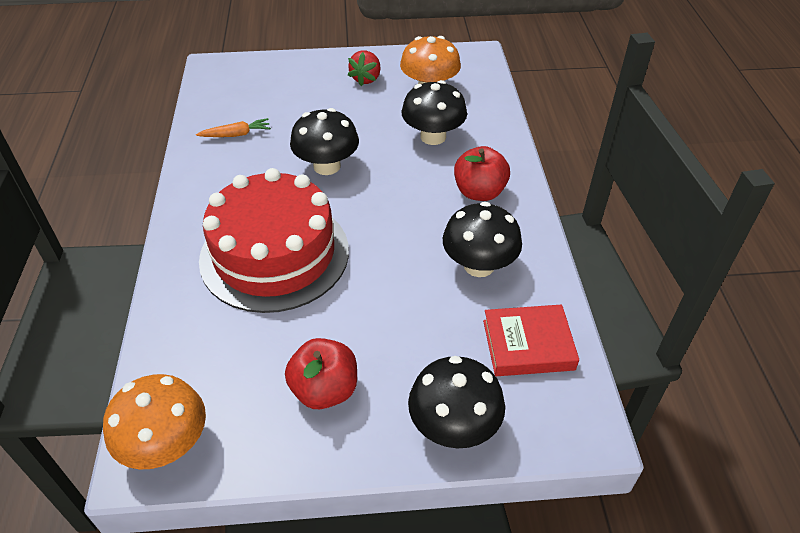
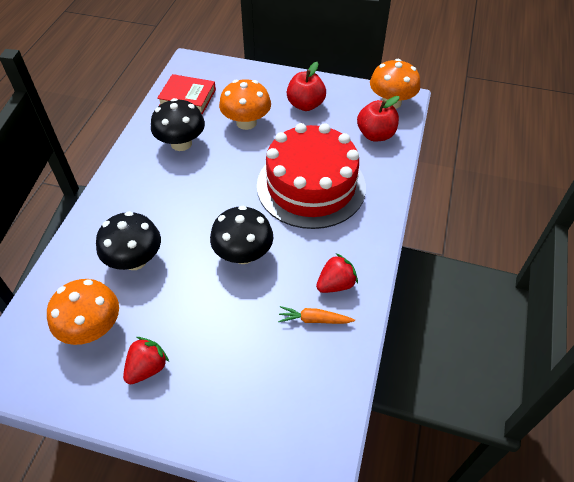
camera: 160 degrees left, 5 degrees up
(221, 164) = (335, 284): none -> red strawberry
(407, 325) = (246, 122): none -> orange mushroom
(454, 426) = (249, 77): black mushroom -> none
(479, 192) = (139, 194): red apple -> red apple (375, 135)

══════════

Which lines in the data above hold the word "mushroom"? Return each of them.

(407, 325) = (246, 122): none -> orange mushroom
(454, 426) = (249, 77): black mushroom -> none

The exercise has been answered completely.